◆ Information supplied ◆
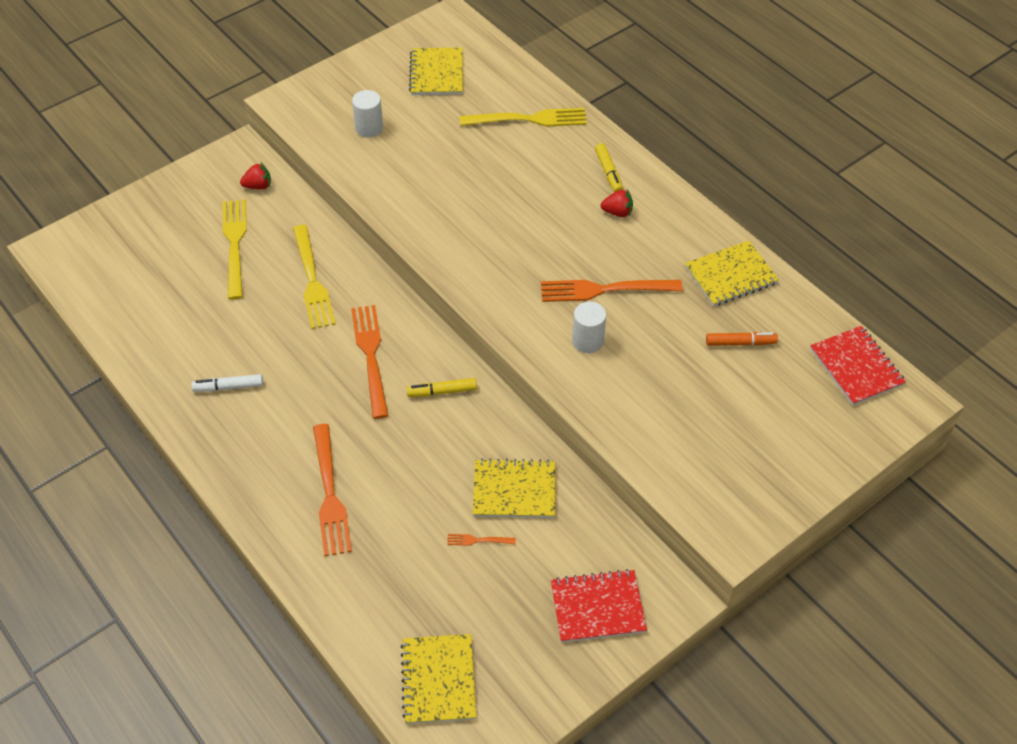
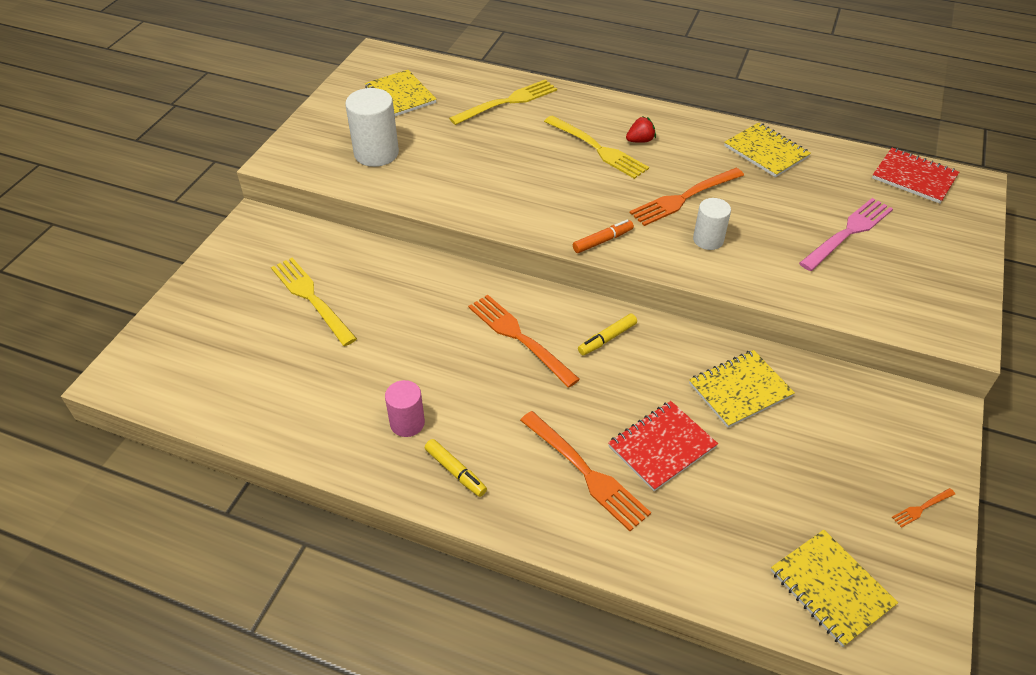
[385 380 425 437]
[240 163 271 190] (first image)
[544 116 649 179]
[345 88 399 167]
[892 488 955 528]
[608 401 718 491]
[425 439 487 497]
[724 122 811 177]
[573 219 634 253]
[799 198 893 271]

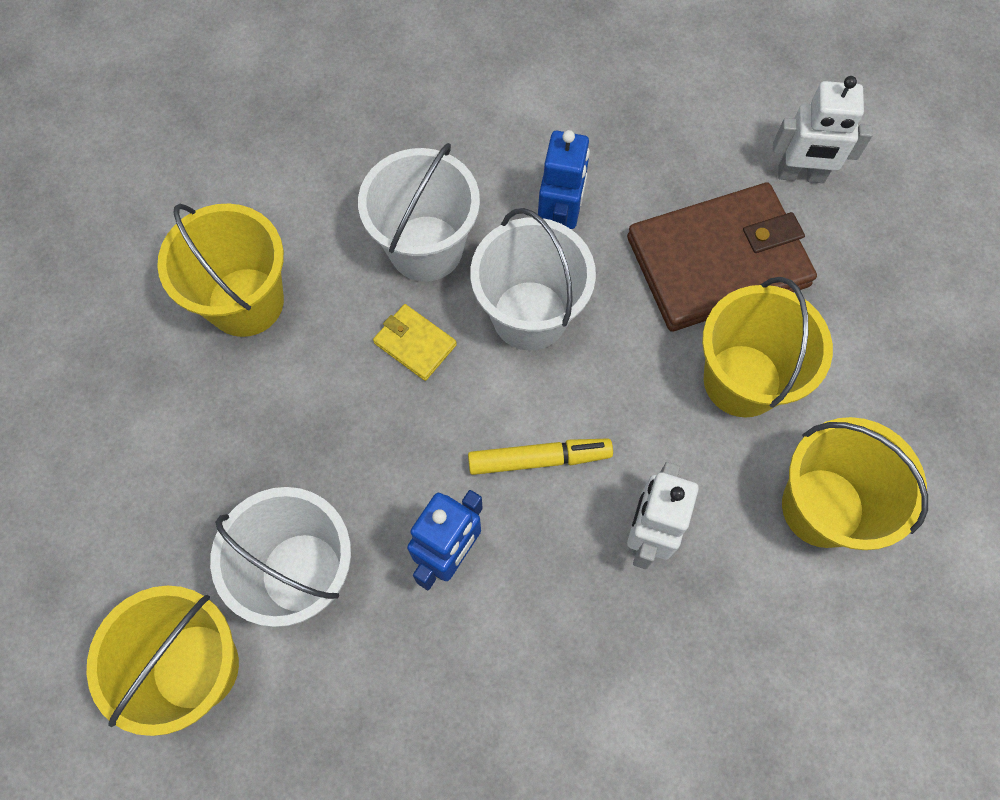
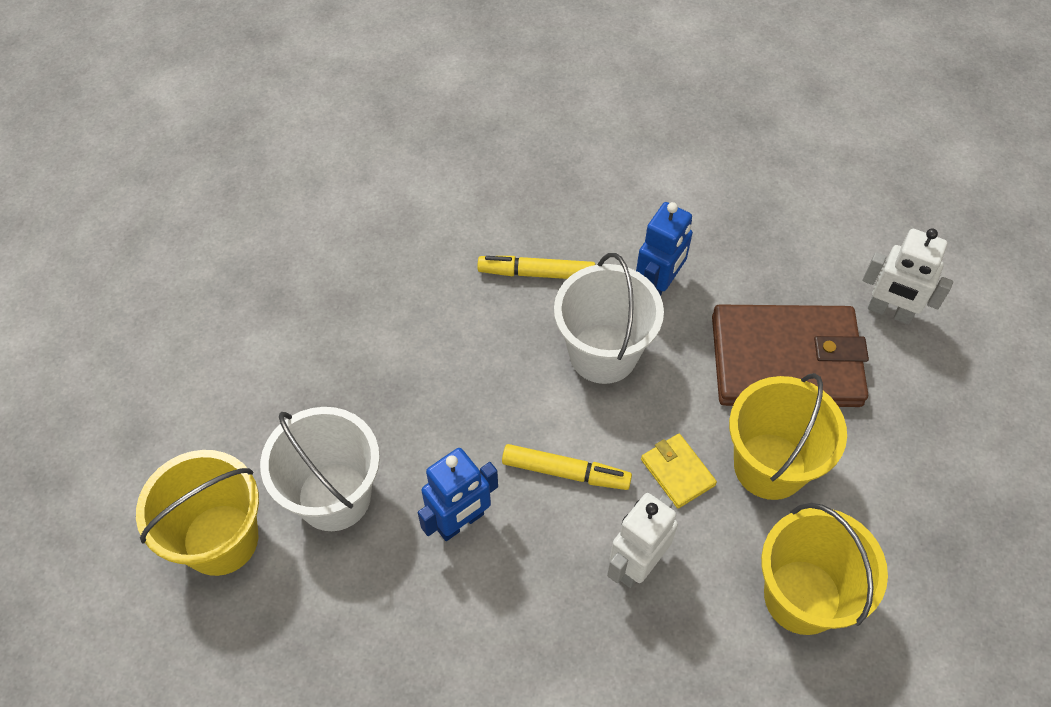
[157 204 284 337] (first image)
[478 256 595 279]
[641 434 717 508]

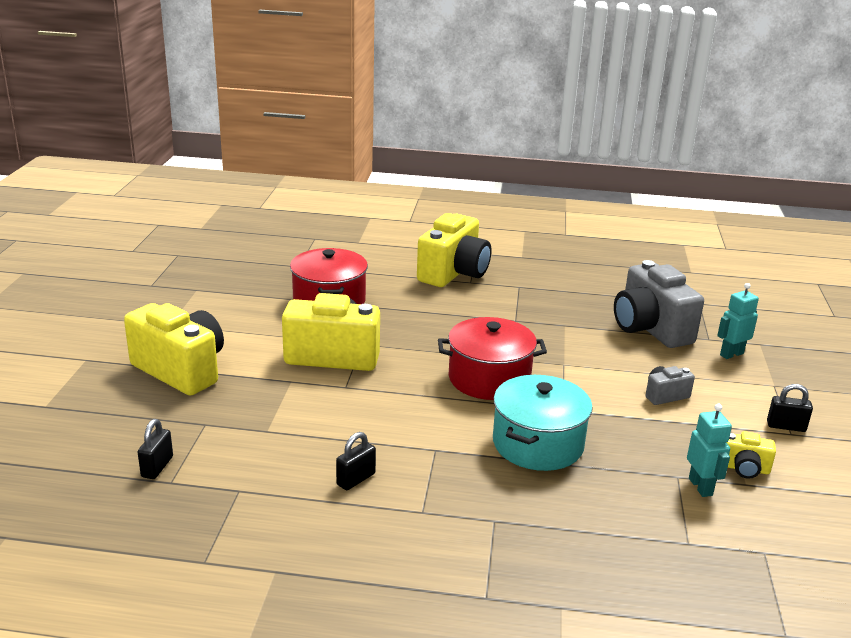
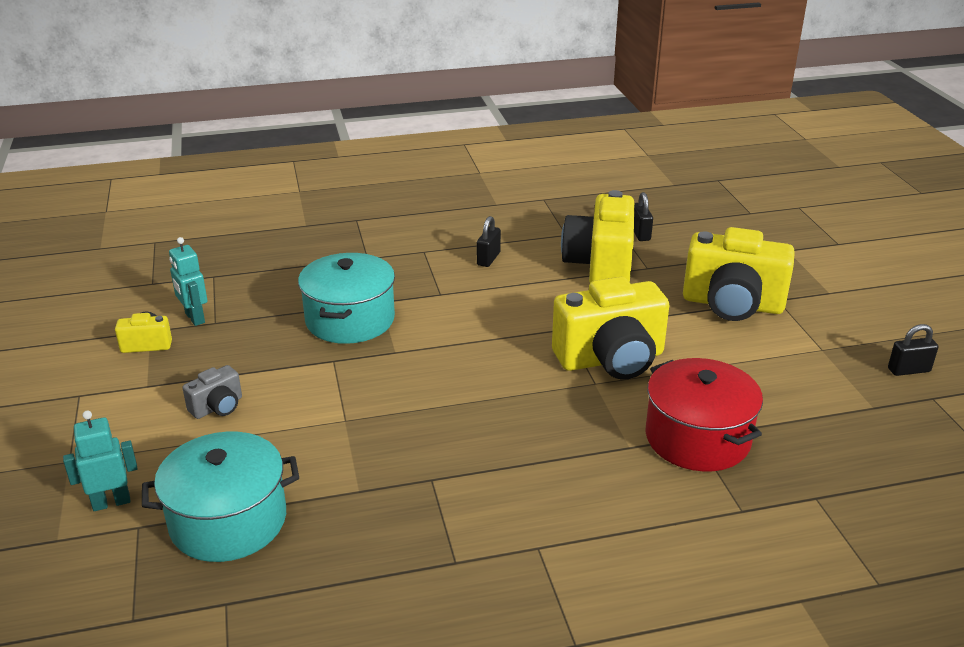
[561 190 634 283]
[438 317 547 400] (first image)
[142 431 299 562]
[63 410 137 511]
[888 324 939 376]

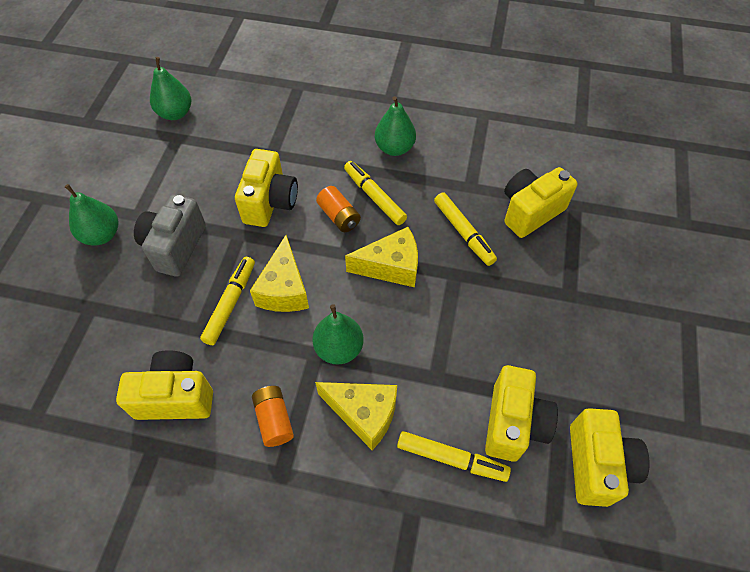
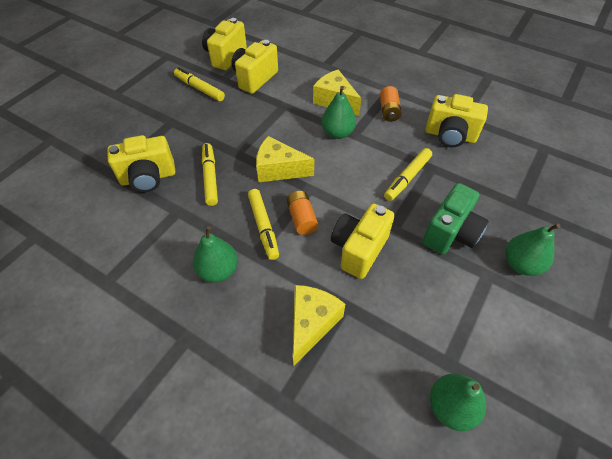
[422 183 489 255]
[293 285 345 366]
[174 67 225 101]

◆ Brief ◆
Return only the lines running from the start of the entries above to the line that contains "[573 219 634 253]", inclusive, and omit every picture.

◆ Solved problem ◆
[385 380 425 437]
[240 163 271 190] (first image)
[544 116 649 179]
[345 88 399 167]
[892 488 955 528]
[608 401 718 491]
[425 439 487 497]
[724 122 811 177]
[573 219 634 253]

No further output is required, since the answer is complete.